▶ DATA:
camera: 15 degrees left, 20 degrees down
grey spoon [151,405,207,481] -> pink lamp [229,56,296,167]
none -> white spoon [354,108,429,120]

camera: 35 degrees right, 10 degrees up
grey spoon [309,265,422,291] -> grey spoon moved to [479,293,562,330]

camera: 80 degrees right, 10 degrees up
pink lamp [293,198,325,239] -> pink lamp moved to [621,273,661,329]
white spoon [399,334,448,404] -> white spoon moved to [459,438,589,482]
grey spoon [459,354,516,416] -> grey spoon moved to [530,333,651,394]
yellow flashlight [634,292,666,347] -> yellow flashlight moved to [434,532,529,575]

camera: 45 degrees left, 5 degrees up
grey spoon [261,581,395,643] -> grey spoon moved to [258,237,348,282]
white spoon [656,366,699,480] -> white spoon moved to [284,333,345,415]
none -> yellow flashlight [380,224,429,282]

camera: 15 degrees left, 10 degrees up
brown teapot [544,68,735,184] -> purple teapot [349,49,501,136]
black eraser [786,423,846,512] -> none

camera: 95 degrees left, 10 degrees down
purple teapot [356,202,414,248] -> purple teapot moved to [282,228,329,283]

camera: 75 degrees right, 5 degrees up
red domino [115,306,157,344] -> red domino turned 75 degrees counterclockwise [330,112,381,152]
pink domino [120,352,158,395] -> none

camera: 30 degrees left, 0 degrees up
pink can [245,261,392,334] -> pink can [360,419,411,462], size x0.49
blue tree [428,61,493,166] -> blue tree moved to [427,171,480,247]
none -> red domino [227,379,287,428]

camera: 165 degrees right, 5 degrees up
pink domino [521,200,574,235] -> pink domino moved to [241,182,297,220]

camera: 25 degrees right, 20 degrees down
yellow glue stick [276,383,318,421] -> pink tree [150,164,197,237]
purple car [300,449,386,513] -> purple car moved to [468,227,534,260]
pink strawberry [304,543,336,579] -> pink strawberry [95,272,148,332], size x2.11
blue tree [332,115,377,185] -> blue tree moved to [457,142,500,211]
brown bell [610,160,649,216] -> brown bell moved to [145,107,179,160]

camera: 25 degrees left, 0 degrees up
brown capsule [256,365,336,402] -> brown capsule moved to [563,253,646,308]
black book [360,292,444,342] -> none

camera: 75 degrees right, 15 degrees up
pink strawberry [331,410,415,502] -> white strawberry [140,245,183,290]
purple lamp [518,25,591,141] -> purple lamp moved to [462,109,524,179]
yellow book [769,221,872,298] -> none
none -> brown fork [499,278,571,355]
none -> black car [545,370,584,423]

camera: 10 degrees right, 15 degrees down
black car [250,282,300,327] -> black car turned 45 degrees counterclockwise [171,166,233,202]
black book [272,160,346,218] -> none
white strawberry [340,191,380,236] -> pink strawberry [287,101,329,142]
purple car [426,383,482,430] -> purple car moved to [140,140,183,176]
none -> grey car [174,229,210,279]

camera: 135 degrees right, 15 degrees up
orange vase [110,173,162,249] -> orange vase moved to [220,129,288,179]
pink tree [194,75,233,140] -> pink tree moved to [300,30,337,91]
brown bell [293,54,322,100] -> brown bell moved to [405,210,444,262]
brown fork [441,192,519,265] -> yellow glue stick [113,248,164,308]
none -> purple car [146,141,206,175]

▶ YOUR ASSIGNMENT:
Every line of the listing above is to be repeated exactly as written.

▶ SOLUTION TO THE EXERCISE:
camera: 15 degrees left, 20 degrees down
grey spoon [151,405,207,481] -> pink lamp [229,56,296,167]
none -> white spoon [354,108,429,120]

camera: 35 degrees right, 10 degrees up
grey spoon [309,265,422,291] -> grey spoon moved to [479,293,562,330]

camera: 80 degrees right, 10 degrees up
pink lamp [293,198,325,239] -> pink lamp moved to [621,273,661,329]
white spoon [399,334,448,404] -> white spoon moved to [459,438,589,482]
grey spoon [459,354,516,416] -> grey spoon moved to [530,333,651,394]
yellow flashlight [634,292,666,347] -> yellow flashlight moved to [434,532,529,575]

camera: 45 degrees left, 5 degrees up
grey spoon [261,581,395,643] -> grey spoon moved to [258,237,348,282]
white spoon [656,366,699,480] -> white spoon moved to [284,333,345,415]
none -> yellow flashlight [380,224,429,282]

camera: 15 degrees left, 10 degrees up
brown teapot [544,68,735,184] -> purple teapot [349,49,501,136]
black eraser [786,423,846,512] -> none

camera: 95 degrees left, 10 degrees down
purple teapot [356,202,414,248] -> purple teapot moved to [282,228,329,283]

camera: 75 degrees right, 5 degrees up
red domino [115,306,157,344] -> red domino turned 75 degrees counterclockwise [330,112,381,152]
pink domino [120,352,158,395] -> none

camera: 30 degrees left, 0 degrees up
pink can [245,261,392,334] -> pink can [360,419,411,462], size x0.49
blue tree [428,61,493,166] -> blue tree moved to [427,171,480,247]
none -> red domino [227,379,287,428]

camera: 165 degrees right, 5 degrees up
pink domino [521,200,574,235] -> pink domino moved to [241,182,297,220]

camera: 25 degrees right, 20 degrees down
yellow glue stick [276,383,318,421] -> pink tree [150,164,197,237]
purple car [300,449,386,513] -> purple car moved to [468,227,534,260]
pink strawberry [304,543,336,579] -> pink strawberry [95,272,148,332], size x2.11
blue tree [332,115,377,185] -> blue tree moved to [457,142,500,211]
brown bell [610,160,649,216] -> brown bell moved to [145,107,179,160]

camera: 25 degrees left, 0 degrees up
brown capsule [256,365,336,402] -> brown capsule moved to [563,253,646,308]
black book [360,292,444,342] -> none

camera: 75 degrees right, 15 degrees up
pink strawberry [331,410,415,502] -> white strawberry [140,245,183,290]
purple lamp [518,25,591,141] -> purple lamp moved to [462,109,524,179]
yellow book [769,221,872,298] -> none
none -> brown fork [499,278,571,355]
none -> black car [545,370,584,423]

camera: 10 degrees right, 15 degrees down
black car [250,282,300,327] -> black car turned 45 degrees counterclockwise [171,166,233,202]
black book [272,160,346,218] -> none
white strawberry [340,191,380,236] -> pink strawberry [287,101,329,142]
purple car [426,383,482,430] -> purple car moved to [140,140,183,176]
none -> grey car [174,229,210,279]

camera: 135 degrees right, 15 degrees up
orange vase [110,173,162,249] -> orange vase moved to [220,129,288,179]
pink tree [194,75,233,140] -> pink tree moved to [300,30,337,91]
brown bell [293,54,322,100] -> brown bell moved to [405,210,444,262]
brown fork [441,192,519,265] -> yellow glue stick [113,248,164,308]
none -> purple car [146,141,206,175]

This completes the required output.